PROBLEM TO SOLVE:
After finding "black bowling pin: 2 -> 4" in a line below, print that line and the rest of the lines exactly, leaving out all pictures.

○ ○ ○ ○ ○

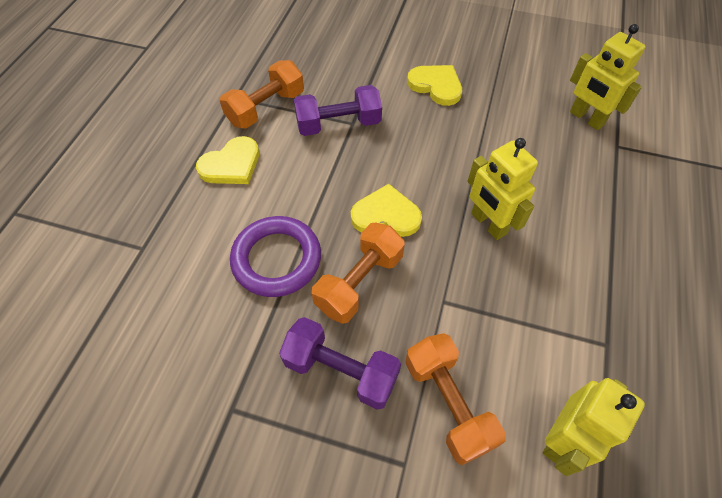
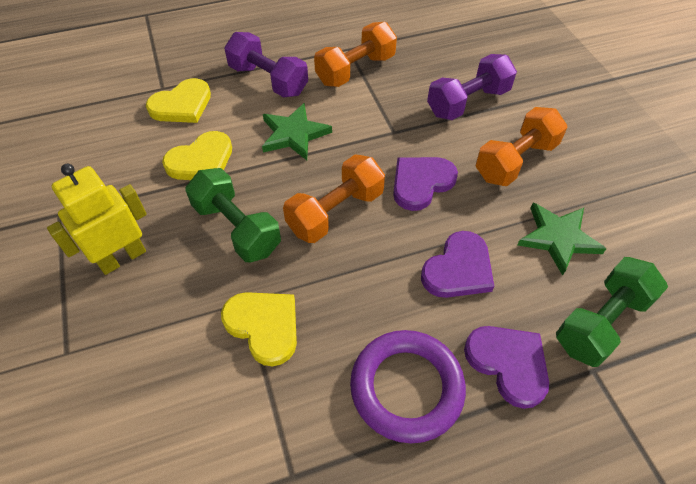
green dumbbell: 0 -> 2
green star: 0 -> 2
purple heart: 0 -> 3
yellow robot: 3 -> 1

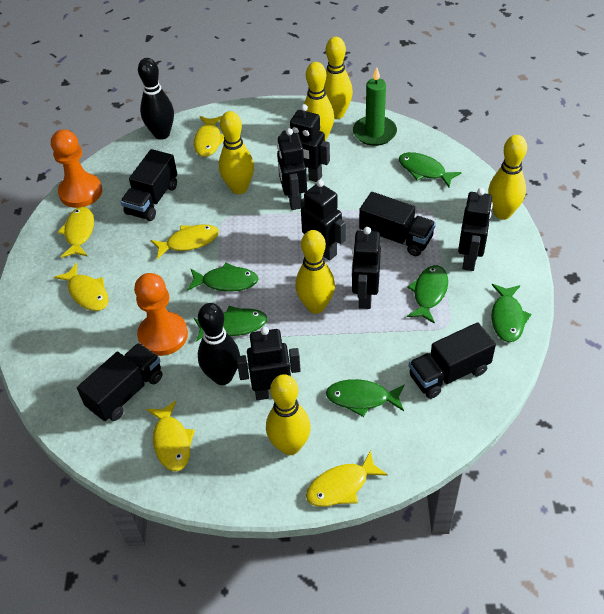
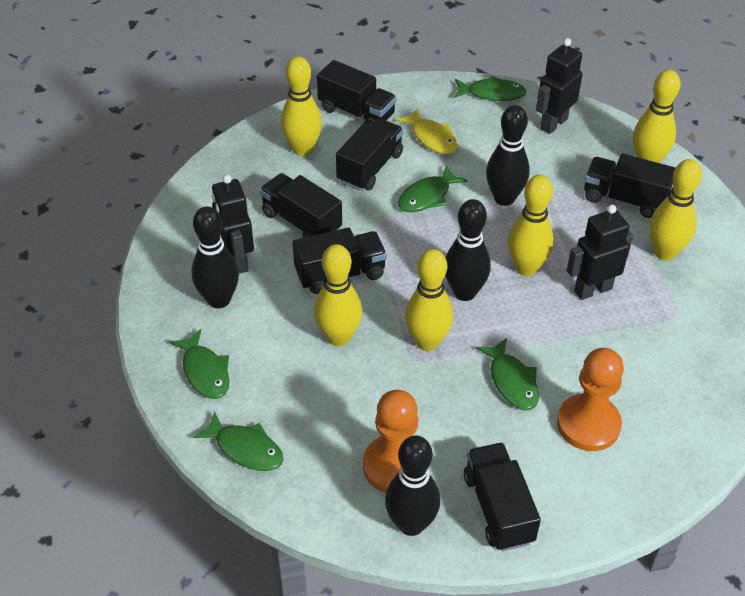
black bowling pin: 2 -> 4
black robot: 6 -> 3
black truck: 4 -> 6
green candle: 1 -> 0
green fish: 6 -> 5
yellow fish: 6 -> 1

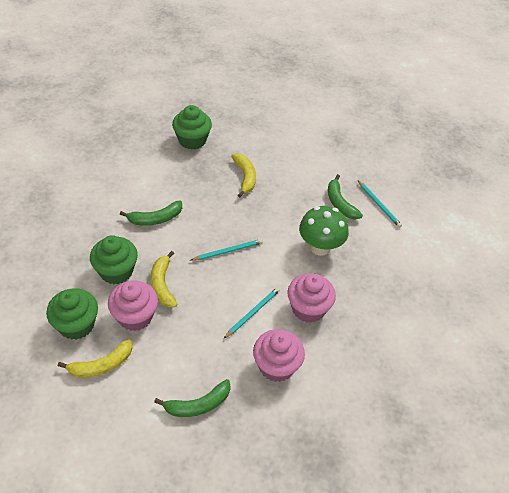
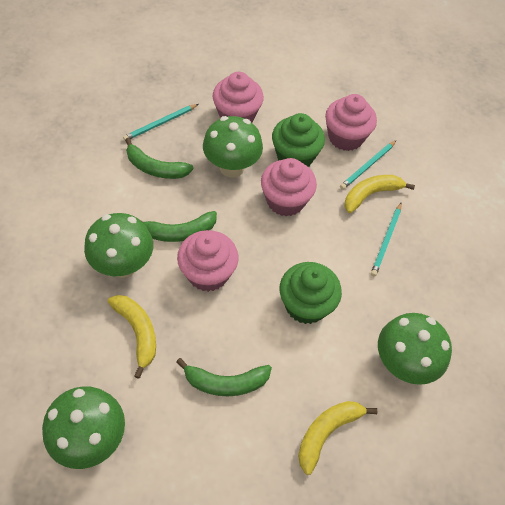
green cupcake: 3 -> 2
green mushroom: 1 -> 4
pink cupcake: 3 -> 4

○ ○ ○ ○ ○

ANSWER BELOW:
black bowling pin: 2 -> 4
black robot: 6 -> 3
black truck: 4 -> 6
green candle: 1 -> 0
green fish: 6 -> 5
yellow fish: 6 -> 1

green cupcake: 3 -> 2
green mushroom: 1 -> 4
pink cupcake: 3 -> 4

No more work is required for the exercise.